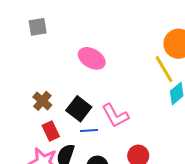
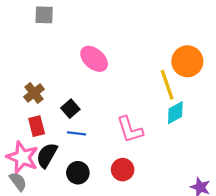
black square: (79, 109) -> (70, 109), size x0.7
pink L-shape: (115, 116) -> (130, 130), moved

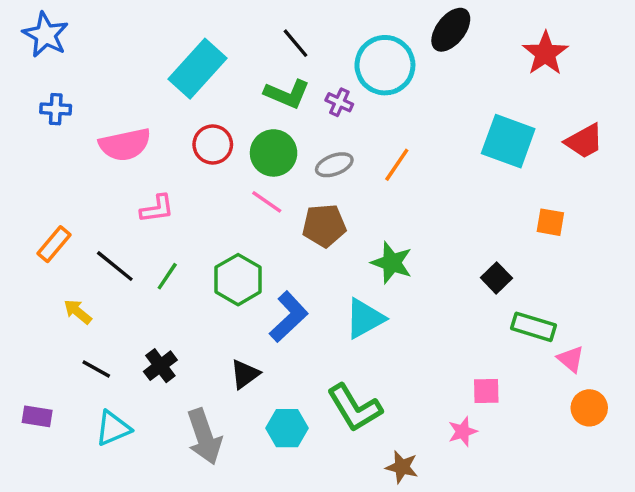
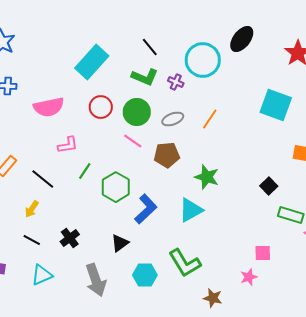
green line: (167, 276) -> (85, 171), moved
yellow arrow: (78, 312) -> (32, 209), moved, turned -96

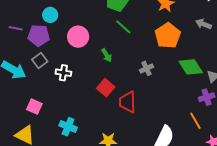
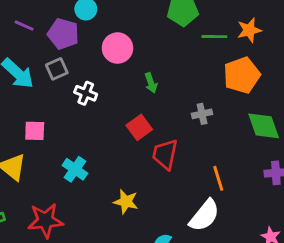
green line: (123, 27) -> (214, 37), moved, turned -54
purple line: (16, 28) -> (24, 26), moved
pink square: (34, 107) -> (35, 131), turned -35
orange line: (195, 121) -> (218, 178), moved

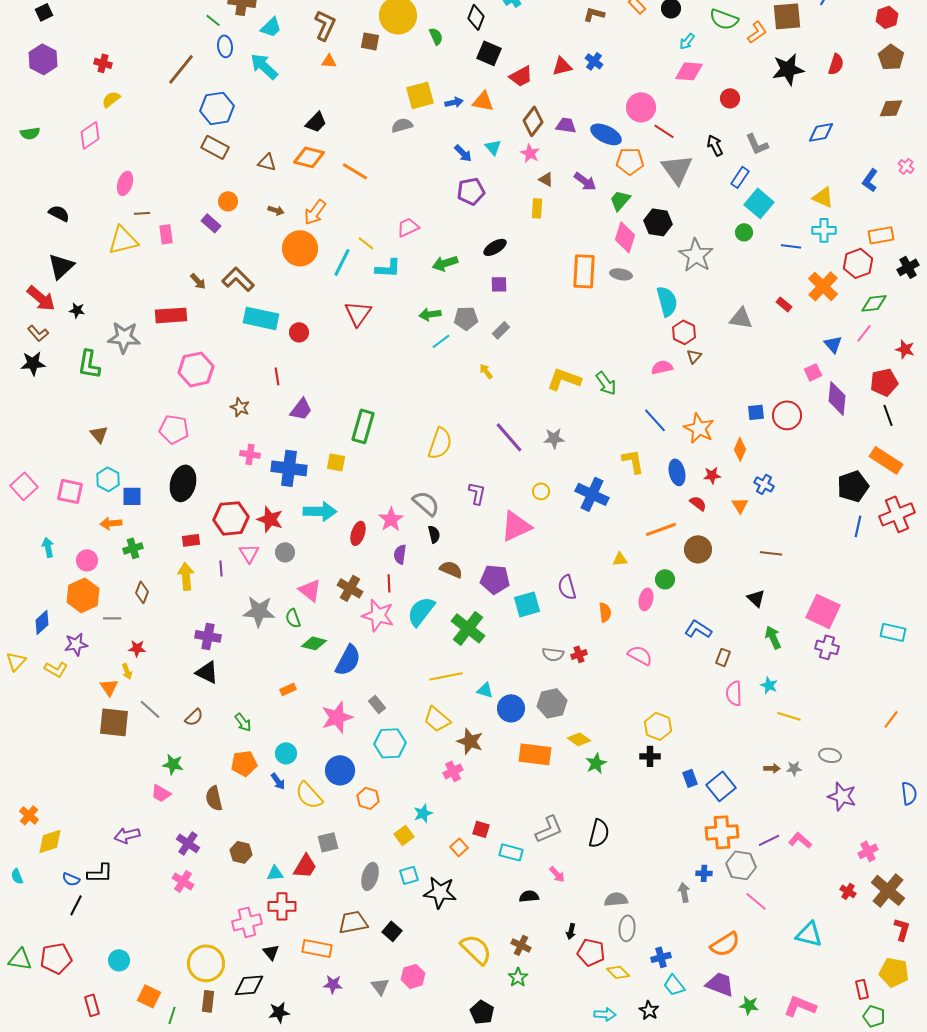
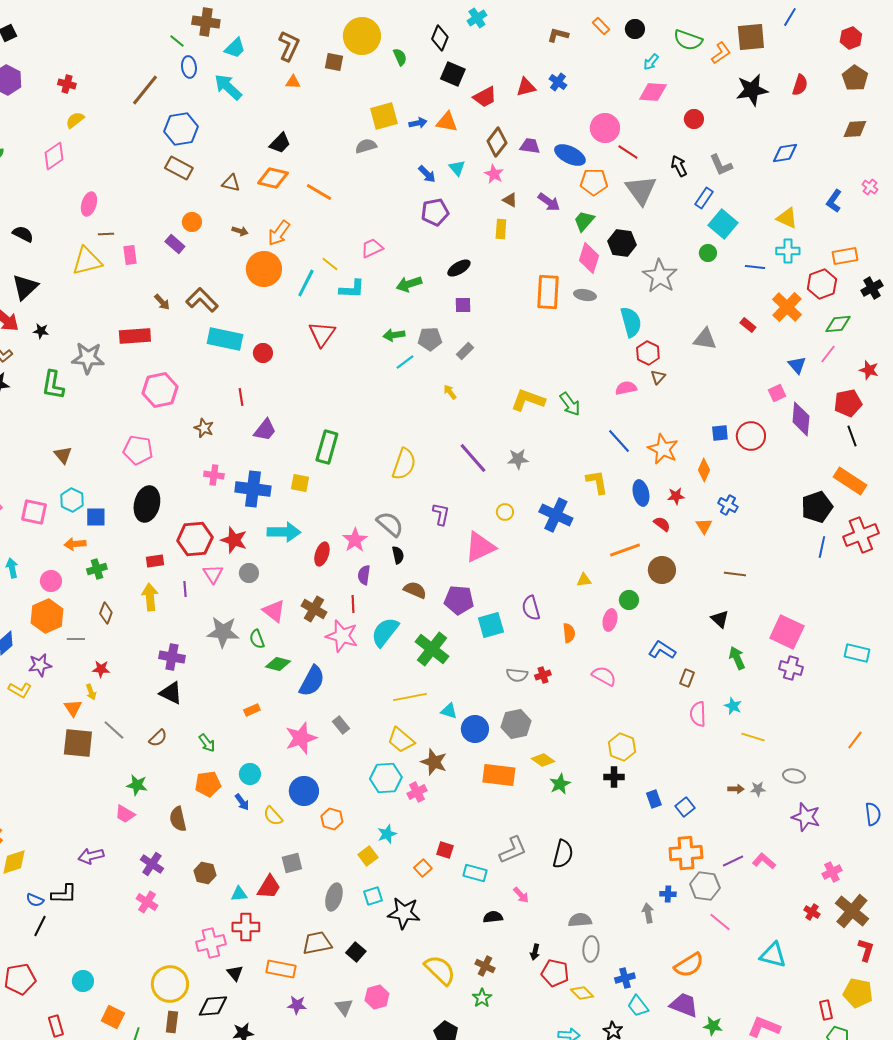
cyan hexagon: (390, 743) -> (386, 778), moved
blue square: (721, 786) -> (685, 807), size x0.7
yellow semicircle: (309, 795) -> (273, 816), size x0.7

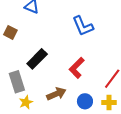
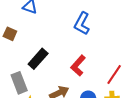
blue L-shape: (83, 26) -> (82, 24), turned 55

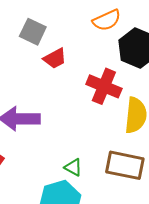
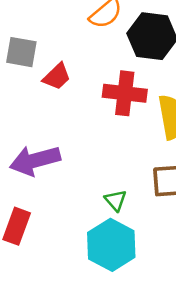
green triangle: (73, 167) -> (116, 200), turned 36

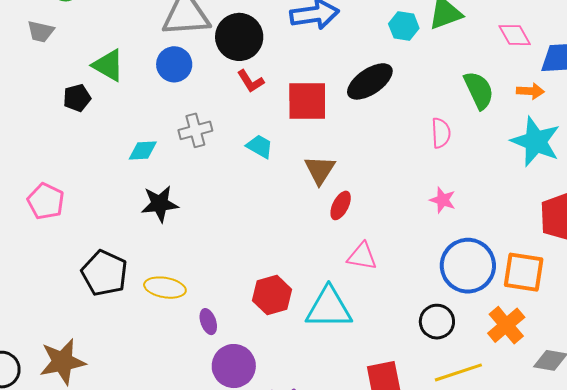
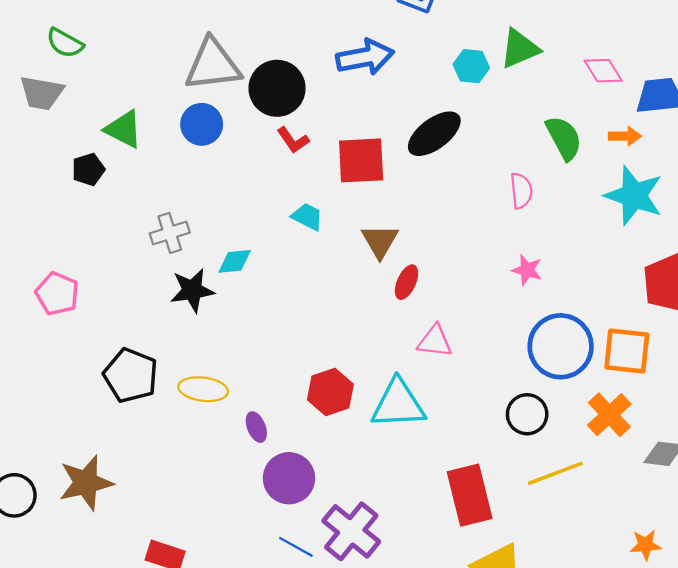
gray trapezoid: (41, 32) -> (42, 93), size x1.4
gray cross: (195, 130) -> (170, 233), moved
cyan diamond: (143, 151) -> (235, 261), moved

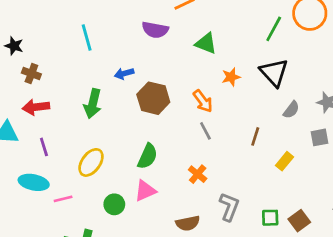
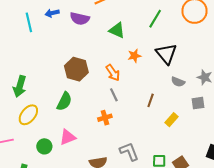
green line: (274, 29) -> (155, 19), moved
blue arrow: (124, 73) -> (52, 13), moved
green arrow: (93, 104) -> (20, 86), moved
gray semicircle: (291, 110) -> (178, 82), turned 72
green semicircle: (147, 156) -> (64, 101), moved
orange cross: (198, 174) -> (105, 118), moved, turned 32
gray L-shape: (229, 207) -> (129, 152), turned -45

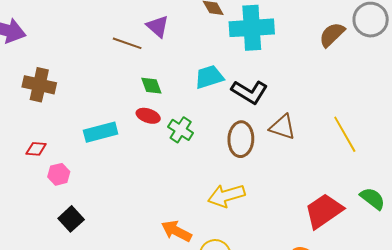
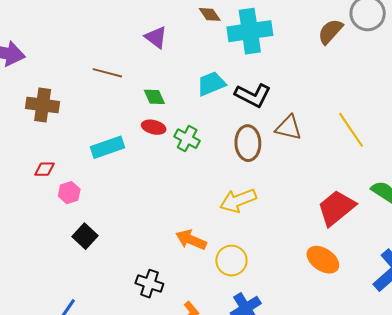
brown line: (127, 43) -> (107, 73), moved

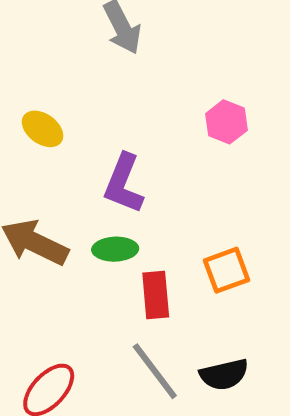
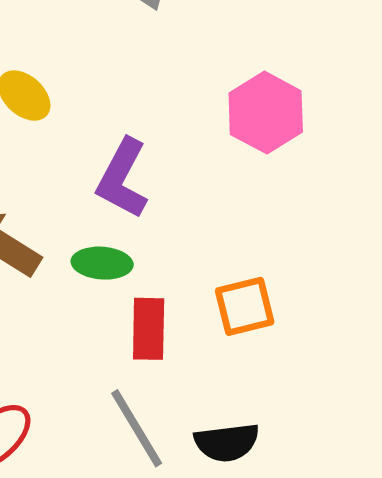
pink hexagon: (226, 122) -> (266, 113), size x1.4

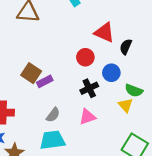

---

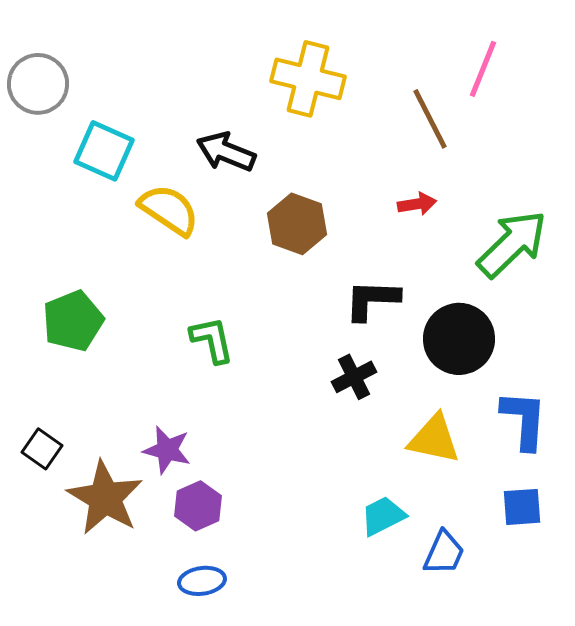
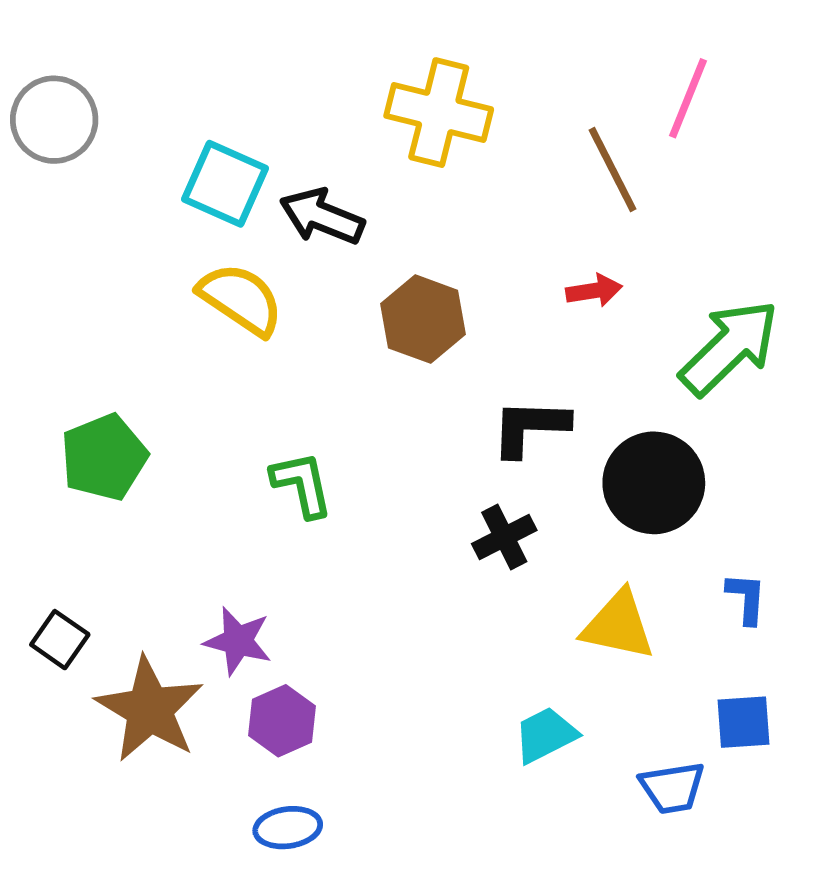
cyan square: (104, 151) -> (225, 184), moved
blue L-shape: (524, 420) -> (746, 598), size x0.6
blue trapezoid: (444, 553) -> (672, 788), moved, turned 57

ACTIVITY:
Your answer should be a single number: how many lines in the data above include "gray"?

REPLY TO THE TASK:
4